* [Prompt] What is needed is an exact copy of every entry below, with the pictures left out.

Data entries:
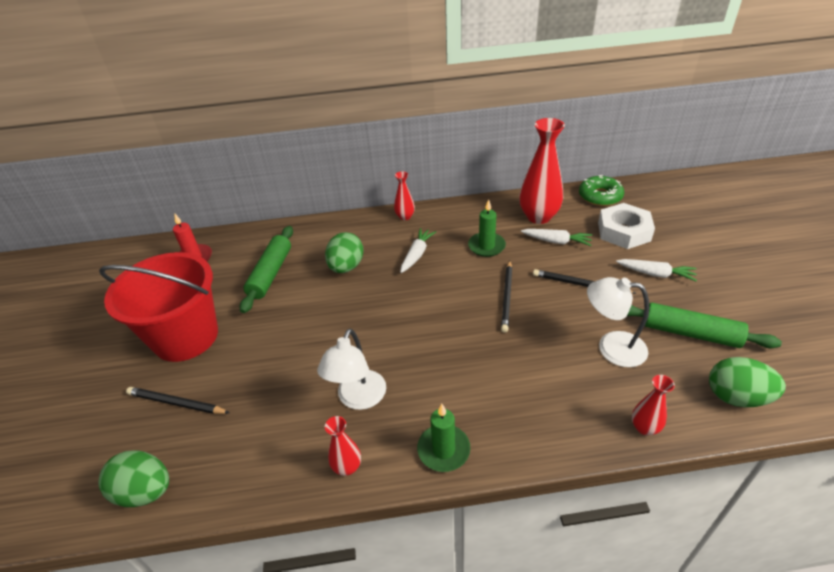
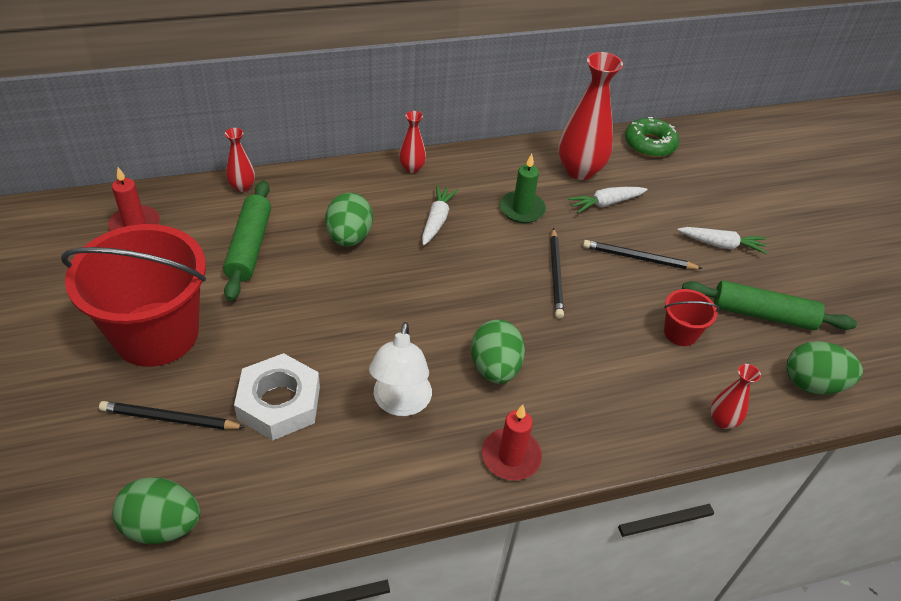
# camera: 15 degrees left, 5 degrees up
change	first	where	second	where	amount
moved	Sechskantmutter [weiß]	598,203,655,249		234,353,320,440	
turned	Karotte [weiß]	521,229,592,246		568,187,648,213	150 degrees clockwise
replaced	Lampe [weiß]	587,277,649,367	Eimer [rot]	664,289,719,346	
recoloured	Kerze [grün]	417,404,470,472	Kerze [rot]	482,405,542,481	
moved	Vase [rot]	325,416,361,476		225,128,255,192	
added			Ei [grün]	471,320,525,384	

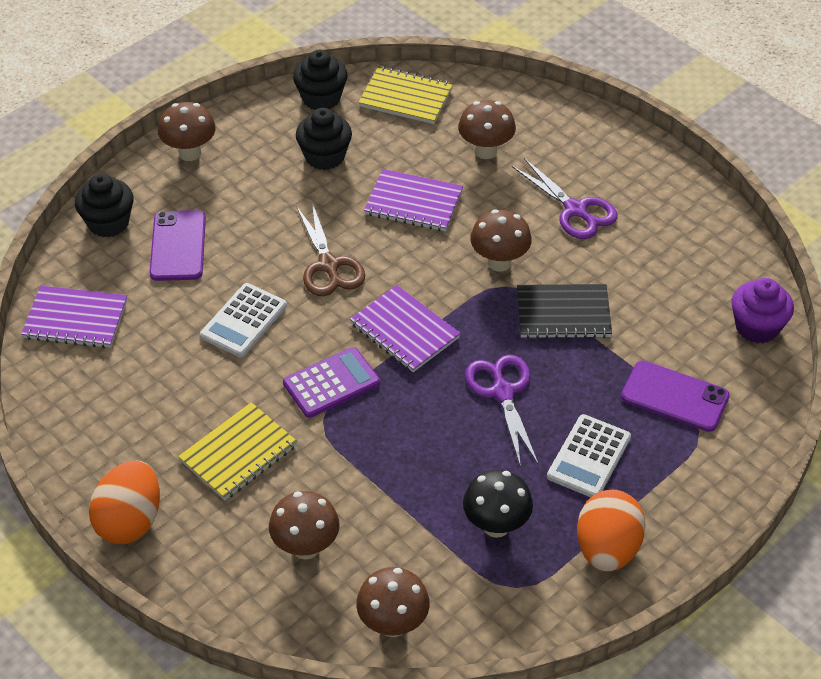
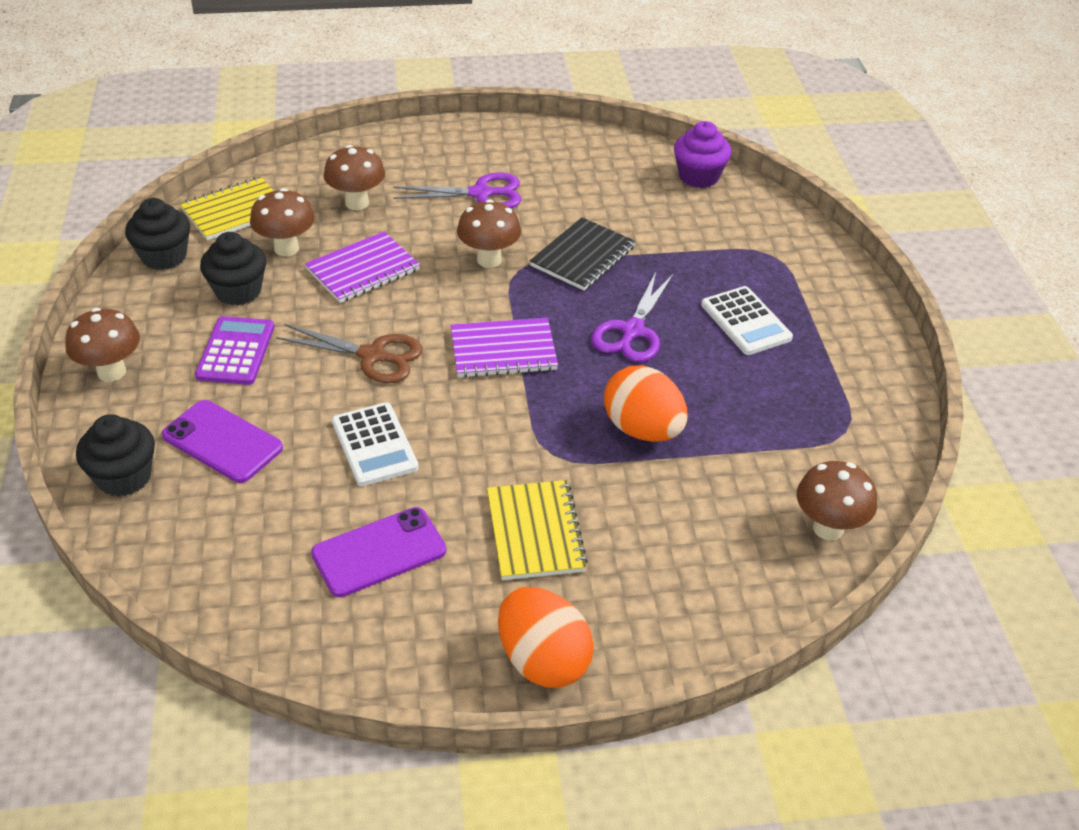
# camera: 55 degrees left, 5 degrees down
change	first	where	second	where	amount
removed	Notizbuch [lila]	21,286,127,348			
moved	Taschenrechner [lila]	283,347,380,418		195,316,274,385	
turned	Schere [lila]	465,355,539,468		591,272,673,362	90 degrees counterclockwise
moved	Handy [lila]	621,361,730,432		311,507,446,597	
removed	Pilz [schwarz]	463,470,533,538			
moved	Ei [orange]	577,489,646,572		604,365,688,442	
moved	Pilz [braun]	269,491,340,560		250,188,315,256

* [Task solution]
# camera: 15 degrees left, 5 degrees up
change	first	where	second	where	amount
moved	Sechskantmutter [weiß]	598,203,655,249		234,353,320,440	
turned	Karotte [weiß]	521,229,592,246		568,187,648,213	150 degrees clockwise
replaced	Lampe [weiß]	587,277,649,367	Eimer [rot]	664,289,719,346	
recoloured	Kerze [grün]	417,404,470,472	Kerze [rot]	482,405,542,481	
moved	Vase [rot]	325,416,361,476		225,128,255,192	
added			Ei [grün]	471,320,525,384	

# camera: 55 degrees left, 5 degrees down
change	first	where	second	where	amount
removed	Notizbuch [lila]	21,286,127,348			
moved	Taschenrechner [lila]	283,347,380,418		195,316,274,385	
turned	Schere [lila]	465,355,539,468		591,272,673,362	90 degrees counterclockwise
moved	Handy [lila]	621,361,730,432		311,507,446,597	
removed	Pilz [schwarz]	463,470,533,538			
moved	Ei [orange]	577,489,646,572		604,365,688,442	
moved	Pilz [braun]	269,491,340,560		250,188,315,256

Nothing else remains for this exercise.